**Exercise data:**
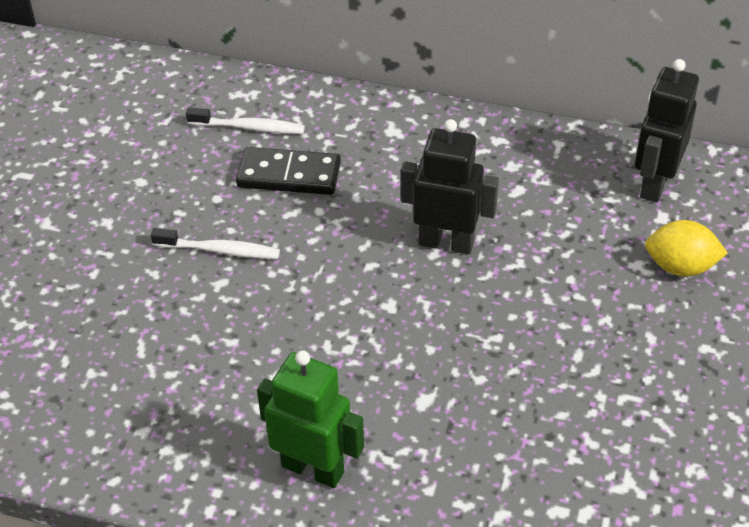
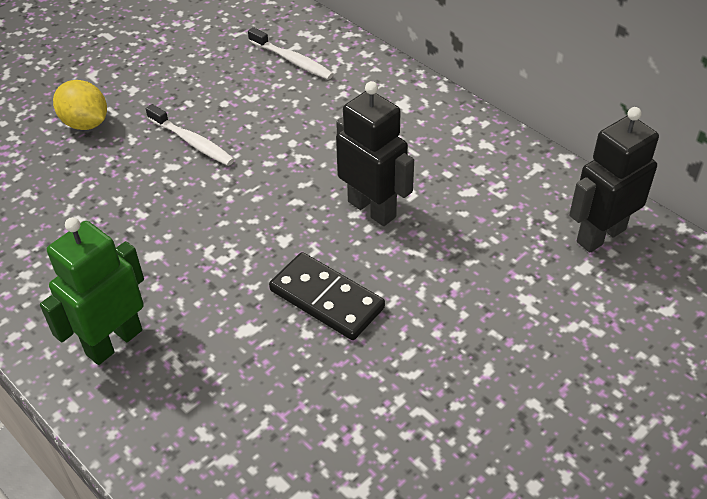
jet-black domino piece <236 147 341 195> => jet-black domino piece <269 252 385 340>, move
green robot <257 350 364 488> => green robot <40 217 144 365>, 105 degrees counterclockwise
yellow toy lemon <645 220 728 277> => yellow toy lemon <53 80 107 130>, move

**What to do:**
Reproduce all of the data exactly, omitting each picture it holds.

**Answer for this exercise:**
jet-black domino piece <236 147 341 195> => jet-black domino piece <269 252 385 340>, move
green robot <257 350 364 488> => green robot <40 217 144 365>, 105 degrees counterclockwise
yellow toy lemon <645 220 728 277> => yellow toy lemon <53 80 107 130>, move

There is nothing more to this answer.